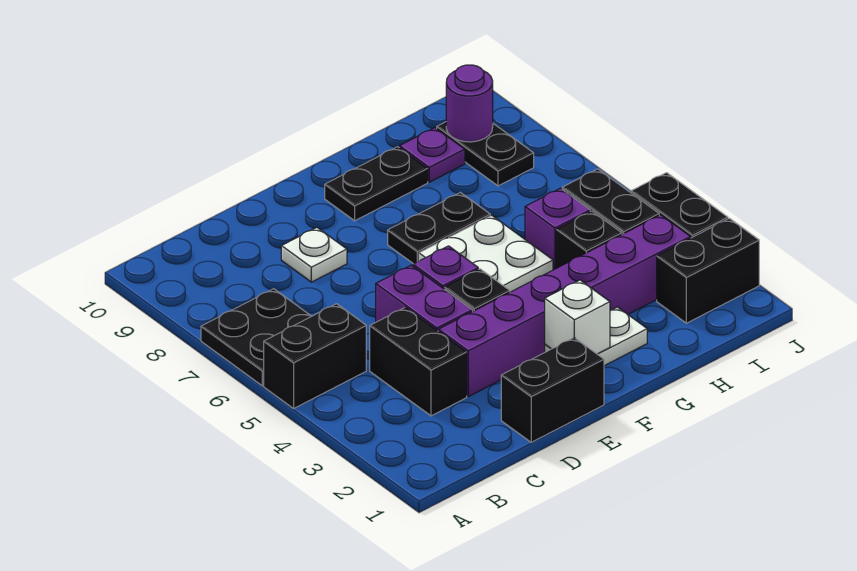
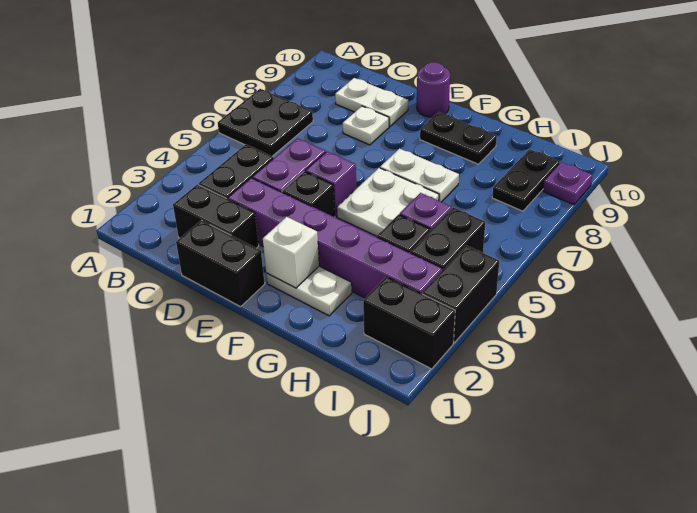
black brick A5:B5 level 1 -> black brick C2:D2 level 1
none -> white plate C9:D9 level 1
black plate F7:G7 level 1 -> white plate F7:G7 level 1
purple plate H9 level 1 -> purple plate J9 level 1
purple round brick I9 level 2 -> purple round brick E10 level 1

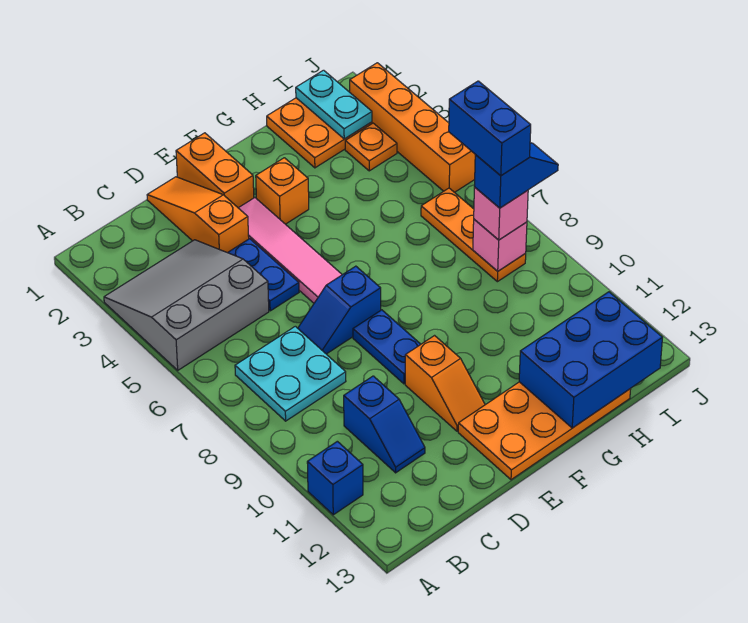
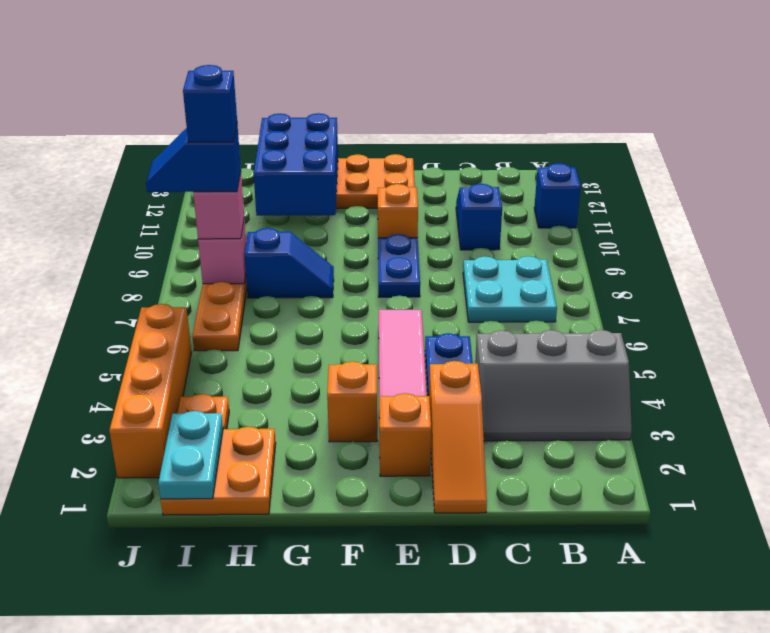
grey slope A3:C5 level 1 top 5 -> grey slope A3:C4 level 1 top 4
blue slope D7:E7 level 1 top E -> blue slope G8:H8 level 1 top H
orange brick E1:E2 level 1 -> orange brick E2 level 1
blue brick G12:I13 level 2 -> blue brick G11:H13 level 2
blue brick I7:I8 level 5 -> blue brick I8 level 5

-- Brief --
Print the data above exactly, minus pictures.

-- Result of this task --
black brick A5:B5 level 1 -> black brick C2:D2 level 1
none -> white plate C9:D9 level 1
black plate F7:G7 level 1 -> white plate F7:G7 level 1
purple plate H9 level 1 -> purple plate J9 level 1
purple round brick I9 level 2 -> purple round brick E10 level 1

grey slope A3:C5 level 1 top 5 -> grey slope A3:C4 level 1 top 4
blue slope D7:E7 level 1 top E -> blue slope G8:H8 level 1 top H
orange brick E1:E2 level 1 -> orange brick E2 level 1
blue brick G12:I13 level 2 -> blue brick G11:H13 level 2
blue brick I7:I8 level 5 -> blue brick I8 level 5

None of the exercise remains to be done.